─── Supplied entries ───
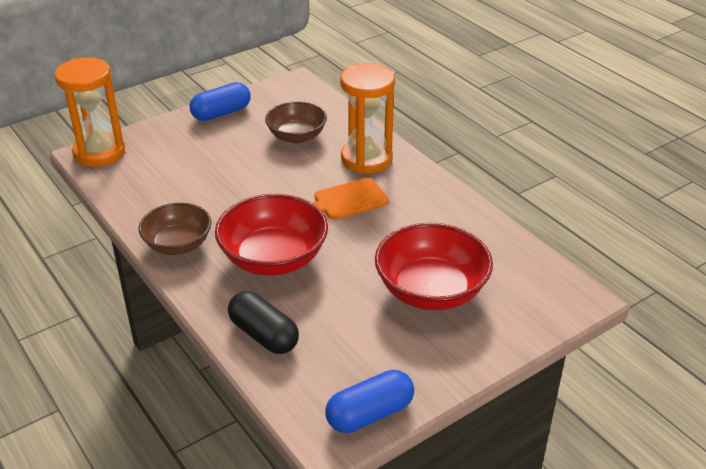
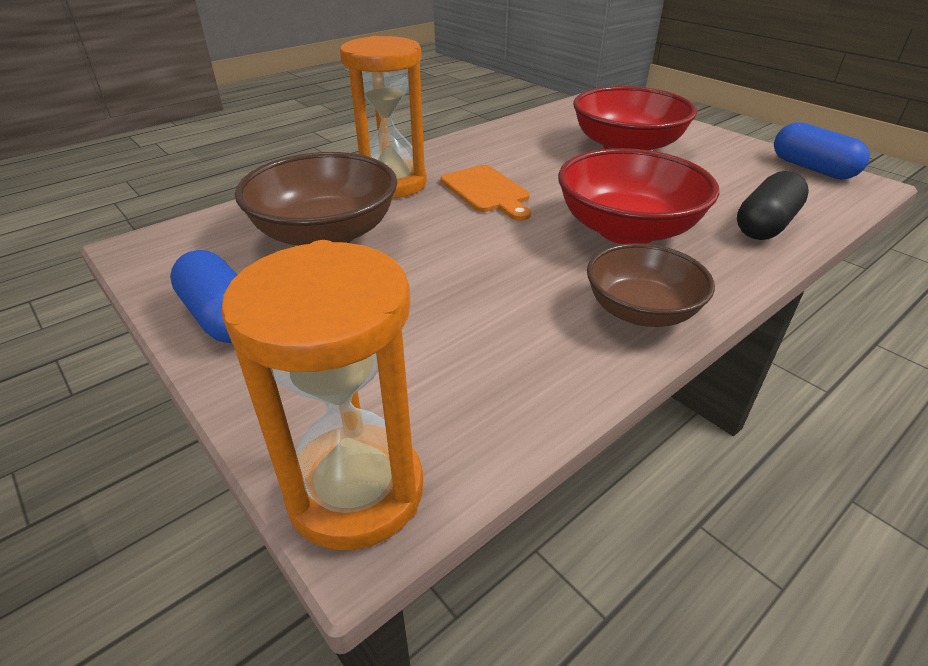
camera: 95 degrees left, 0 degrees up
(296, 136) = (326, 234): brown bowl -> brown bowl, size x1.52

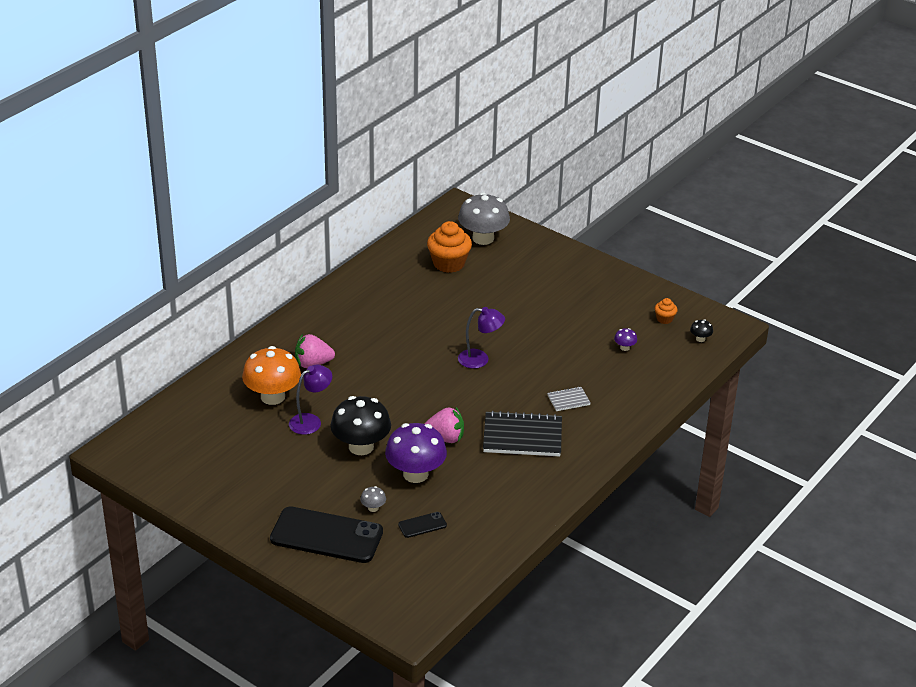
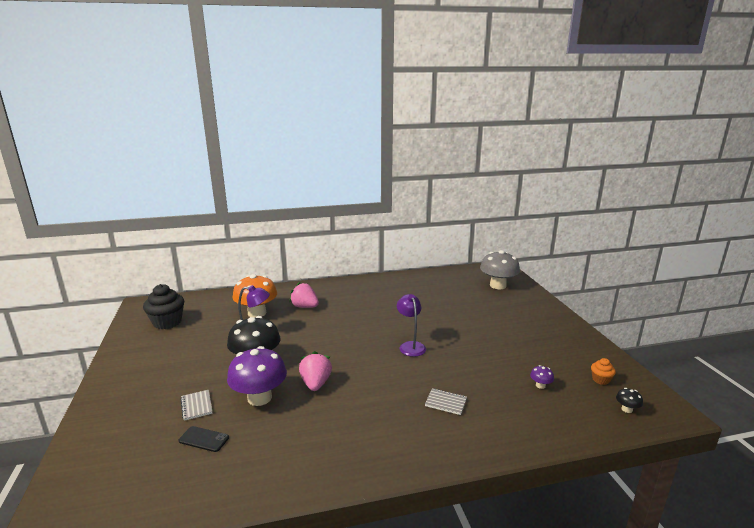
camera: 40 degrees right, 15 degrees down
(191, 455) = (167, 322): none -> black cupcake
(326, 535) = (139, 408): black phone -> none
(373, 508) = (196, 406): grey mushroom -> grey notebook
(445, 438) = (316, 384): pink strawberry -> pink strawberry turned 135 degrees counterclockwise
(449, 263) = (458, 290): orange cupcake -> none
(480, 359) = (410, 346): purple lamp -> purple lamp turned 150 degrees counterclockwise
(522, 436) = (373, 412): black notebook -> none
───
What is being asked:
Return the data exactly. Do not carry over any images.

Answer section:
camera: 95 degrees left, 0 degrees up
(296, 136) = (326, 234): brown bowl -> brown bowl, size x1.52

camera: 40 degrees right, 15 degrees down
(191, 455) = (167, 322): none -> black cupcake
(326, 535) = (139, 408): black phone -> none
(373, 508) = (196, 406): grey mushroom -> grey notebook
(445, 438) = (316, 384): pink strawberry -> pink strawberry turned 135 degrees counterclockwise
(449, 263) = (458, 290): orange cupcake -> none
(480, 359) = (410, 346): purple lamp -> purple lamp turned 150 degrees counterclockwise
(522, 436) = (373, 412): black notebook -> none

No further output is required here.